== Segment start ==

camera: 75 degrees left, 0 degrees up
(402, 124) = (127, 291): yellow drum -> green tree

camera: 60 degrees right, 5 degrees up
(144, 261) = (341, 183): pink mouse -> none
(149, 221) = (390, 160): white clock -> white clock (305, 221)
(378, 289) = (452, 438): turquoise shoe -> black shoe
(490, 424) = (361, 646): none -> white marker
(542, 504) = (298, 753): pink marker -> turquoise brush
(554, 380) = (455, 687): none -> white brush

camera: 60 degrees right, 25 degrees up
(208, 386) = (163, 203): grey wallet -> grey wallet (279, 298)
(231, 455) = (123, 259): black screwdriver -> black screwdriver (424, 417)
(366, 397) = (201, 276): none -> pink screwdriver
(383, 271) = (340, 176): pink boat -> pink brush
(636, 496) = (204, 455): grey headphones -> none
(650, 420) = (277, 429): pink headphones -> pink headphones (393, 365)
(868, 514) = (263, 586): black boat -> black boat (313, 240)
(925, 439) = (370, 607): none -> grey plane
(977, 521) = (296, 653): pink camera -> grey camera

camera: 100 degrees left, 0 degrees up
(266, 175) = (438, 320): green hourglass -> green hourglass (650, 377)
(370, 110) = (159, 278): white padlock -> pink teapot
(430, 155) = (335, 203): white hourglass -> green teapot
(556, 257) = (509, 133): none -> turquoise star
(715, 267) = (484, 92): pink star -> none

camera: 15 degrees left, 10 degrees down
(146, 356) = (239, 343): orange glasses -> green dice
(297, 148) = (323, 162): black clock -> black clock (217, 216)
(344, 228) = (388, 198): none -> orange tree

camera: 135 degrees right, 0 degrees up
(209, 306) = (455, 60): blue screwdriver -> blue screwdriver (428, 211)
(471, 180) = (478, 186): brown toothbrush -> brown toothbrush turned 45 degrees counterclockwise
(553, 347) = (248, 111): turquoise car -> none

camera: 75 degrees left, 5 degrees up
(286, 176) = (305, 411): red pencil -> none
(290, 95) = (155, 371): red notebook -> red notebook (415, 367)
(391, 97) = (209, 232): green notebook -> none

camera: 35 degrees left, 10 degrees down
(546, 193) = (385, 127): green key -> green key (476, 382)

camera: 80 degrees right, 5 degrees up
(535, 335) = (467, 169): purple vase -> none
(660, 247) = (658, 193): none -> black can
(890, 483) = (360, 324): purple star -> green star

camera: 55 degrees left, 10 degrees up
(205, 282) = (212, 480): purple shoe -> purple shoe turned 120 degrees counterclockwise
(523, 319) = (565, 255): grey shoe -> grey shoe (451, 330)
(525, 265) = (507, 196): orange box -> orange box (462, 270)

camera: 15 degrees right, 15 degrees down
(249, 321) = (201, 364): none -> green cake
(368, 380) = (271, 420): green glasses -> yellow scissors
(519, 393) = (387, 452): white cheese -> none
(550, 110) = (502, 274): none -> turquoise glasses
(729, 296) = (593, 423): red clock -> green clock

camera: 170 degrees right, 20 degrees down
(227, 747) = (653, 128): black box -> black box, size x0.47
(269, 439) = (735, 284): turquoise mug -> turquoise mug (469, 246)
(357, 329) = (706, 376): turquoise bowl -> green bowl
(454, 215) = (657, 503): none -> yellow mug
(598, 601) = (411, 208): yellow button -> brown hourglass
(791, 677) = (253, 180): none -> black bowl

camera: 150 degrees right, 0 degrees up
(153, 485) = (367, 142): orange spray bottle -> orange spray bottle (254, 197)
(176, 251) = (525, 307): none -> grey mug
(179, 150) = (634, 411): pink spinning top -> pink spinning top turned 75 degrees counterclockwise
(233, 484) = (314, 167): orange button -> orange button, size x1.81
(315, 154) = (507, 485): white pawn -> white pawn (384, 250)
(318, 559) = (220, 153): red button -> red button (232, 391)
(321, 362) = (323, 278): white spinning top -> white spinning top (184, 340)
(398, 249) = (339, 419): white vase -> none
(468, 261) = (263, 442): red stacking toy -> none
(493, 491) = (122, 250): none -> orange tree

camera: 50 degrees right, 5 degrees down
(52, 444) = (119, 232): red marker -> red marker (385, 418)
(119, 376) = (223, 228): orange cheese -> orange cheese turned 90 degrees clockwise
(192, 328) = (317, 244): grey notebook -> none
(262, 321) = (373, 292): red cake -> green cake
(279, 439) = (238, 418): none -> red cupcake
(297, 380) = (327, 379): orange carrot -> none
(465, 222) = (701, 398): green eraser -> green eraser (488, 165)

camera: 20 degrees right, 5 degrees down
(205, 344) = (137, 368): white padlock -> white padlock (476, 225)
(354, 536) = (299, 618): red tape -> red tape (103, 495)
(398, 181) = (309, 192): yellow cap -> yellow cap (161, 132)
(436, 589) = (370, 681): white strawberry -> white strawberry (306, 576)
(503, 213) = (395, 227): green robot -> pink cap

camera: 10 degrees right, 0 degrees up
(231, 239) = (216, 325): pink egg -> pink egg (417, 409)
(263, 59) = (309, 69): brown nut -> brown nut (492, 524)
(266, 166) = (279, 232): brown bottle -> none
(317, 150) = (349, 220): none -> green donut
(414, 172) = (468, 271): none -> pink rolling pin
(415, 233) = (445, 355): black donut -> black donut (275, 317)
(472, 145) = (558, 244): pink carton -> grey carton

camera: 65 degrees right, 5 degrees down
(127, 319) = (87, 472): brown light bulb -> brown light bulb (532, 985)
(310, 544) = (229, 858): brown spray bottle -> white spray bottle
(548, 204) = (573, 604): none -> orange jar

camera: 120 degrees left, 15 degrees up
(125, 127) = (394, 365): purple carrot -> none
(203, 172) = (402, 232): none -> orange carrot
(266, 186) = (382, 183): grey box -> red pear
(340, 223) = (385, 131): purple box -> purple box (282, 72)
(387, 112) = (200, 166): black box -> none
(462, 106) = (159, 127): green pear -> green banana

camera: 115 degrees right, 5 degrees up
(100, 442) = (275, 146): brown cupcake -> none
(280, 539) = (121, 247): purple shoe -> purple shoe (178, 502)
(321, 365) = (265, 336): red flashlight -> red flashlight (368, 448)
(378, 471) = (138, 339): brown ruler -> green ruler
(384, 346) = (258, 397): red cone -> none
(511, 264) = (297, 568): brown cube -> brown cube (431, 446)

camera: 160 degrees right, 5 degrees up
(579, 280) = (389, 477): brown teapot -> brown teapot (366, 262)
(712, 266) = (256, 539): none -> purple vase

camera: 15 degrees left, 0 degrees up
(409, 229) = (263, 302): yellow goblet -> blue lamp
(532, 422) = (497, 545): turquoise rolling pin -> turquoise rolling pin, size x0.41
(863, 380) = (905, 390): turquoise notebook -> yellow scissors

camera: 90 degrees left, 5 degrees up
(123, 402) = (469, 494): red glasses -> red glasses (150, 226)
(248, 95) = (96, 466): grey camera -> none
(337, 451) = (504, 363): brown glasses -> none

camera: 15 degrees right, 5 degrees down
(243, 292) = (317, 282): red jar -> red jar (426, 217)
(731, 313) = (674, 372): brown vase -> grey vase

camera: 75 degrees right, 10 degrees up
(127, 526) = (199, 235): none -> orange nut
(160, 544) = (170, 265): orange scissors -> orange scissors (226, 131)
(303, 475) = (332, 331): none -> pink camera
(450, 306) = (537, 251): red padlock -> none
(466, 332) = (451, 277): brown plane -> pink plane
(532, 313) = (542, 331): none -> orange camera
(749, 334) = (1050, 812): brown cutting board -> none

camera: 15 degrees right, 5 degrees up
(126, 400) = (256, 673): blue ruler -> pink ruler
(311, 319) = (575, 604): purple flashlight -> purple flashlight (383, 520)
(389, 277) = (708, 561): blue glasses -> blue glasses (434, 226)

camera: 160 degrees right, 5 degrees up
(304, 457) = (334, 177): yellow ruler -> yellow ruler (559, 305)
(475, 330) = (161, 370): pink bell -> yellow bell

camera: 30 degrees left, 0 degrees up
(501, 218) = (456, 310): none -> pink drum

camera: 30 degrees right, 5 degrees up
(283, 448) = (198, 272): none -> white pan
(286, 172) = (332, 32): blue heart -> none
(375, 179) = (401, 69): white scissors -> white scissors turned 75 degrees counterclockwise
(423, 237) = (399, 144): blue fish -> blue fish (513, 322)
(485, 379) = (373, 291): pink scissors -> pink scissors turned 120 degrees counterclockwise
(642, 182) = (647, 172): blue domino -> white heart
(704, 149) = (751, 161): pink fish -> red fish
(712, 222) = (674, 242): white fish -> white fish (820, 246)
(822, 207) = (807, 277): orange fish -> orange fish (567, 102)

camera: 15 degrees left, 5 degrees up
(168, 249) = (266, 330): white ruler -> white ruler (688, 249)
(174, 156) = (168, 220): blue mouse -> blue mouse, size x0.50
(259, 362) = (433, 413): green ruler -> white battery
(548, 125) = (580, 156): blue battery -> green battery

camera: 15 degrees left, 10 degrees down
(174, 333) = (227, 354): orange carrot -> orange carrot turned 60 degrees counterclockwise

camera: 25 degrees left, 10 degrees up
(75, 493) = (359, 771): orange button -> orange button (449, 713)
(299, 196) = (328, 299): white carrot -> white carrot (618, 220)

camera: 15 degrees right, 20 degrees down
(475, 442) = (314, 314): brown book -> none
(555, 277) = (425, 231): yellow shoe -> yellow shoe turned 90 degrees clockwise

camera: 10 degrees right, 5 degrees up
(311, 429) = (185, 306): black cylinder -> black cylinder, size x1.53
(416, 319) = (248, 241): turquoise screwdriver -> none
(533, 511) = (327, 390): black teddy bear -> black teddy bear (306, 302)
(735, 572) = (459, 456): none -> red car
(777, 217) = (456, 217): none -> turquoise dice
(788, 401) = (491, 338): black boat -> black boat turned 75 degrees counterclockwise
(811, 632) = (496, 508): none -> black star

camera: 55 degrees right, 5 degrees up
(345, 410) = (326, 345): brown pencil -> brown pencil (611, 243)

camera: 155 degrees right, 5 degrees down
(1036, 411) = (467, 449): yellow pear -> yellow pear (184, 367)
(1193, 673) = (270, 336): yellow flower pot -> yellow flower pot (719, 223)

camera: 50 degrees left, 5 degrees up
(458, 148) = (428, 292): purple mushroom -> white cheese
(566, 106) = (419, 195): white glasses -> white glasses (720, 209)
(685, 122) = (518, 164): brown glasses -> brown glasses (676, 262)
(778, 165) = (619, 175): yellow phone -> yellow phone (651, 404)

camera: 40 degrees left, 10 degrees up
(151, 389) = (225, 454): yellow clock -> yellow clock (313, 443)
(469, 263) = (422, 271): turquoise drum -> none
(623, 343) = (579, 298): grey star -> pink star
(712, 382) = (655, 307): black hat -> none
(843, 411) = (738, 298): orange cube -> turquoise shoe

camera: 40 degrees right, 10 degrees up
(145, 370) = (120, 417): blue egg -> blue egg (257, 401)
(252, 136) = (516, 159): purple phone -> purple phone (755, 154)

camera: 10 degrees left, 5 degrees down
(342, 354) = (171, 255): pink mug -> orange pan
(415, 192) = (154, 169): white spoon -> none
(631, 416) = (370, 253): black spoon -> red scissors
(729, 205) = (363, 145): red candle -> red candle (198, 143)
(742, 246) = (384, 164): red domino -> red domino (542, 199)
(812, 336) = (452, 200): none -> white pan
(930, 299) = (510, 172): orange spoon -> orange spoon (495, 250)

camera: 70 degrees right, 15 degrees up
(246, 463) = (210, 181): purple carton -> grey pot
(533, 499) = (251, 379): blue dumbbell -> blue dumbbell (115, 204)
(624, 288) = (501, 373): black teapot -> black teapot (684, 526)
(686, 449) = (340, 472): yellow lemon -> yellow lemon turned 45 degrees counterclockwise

== Segment end ==

▶ **To do**: Please reproduce the lines from the line with "camera: 25 degrees left, 10 degrees up" to the line with "(311, 429) = (185, 306): black", both ends included, exactly as they appear above.

▶ **Output below**:
camera: 25 degrees left, 10 degrees up
(75, 493) = (359, 771): orange button -> orange button (449, 713)
(299, 196) = (328, 299): white carrot -> white carrot (618, 220)

camera: 15 degrees right, 20 degrees down
(475, 442) = (314, 314): brown book -> none
(555, 277) = (425, 231): yellow shoe -> yellow shoe turned 90 degrees clockwise

camera: 10 degrees right, 5 degrees up
(311, 429) = (185, 306): black cylinder -> black cylinder, size x1.53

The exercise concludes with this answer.